-- What is needed --
Print every entry exactly as it appears, but skip the pictures.

* * *

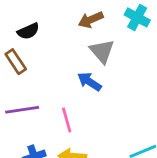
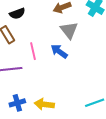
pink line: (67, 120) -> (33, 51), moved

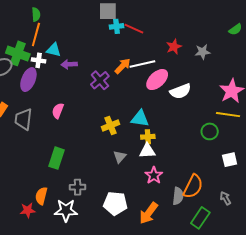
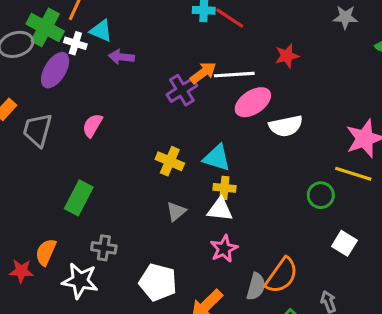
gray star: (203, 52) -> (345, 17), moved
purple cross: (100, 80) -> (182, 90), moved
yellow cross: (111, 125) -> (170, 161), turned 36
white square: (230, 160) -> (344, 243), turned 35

* * *

-- Your response --
pink line: (67, 120) -> (33, 51), moved

gray star: (203, 52) -> (345, 17), moved
purple cross: (100, 80) -> (182, 90), moved
yellow cross: (111, 125) -> (170, 161), turned 36
white square: (230, 160) -> (344, 243), turned 35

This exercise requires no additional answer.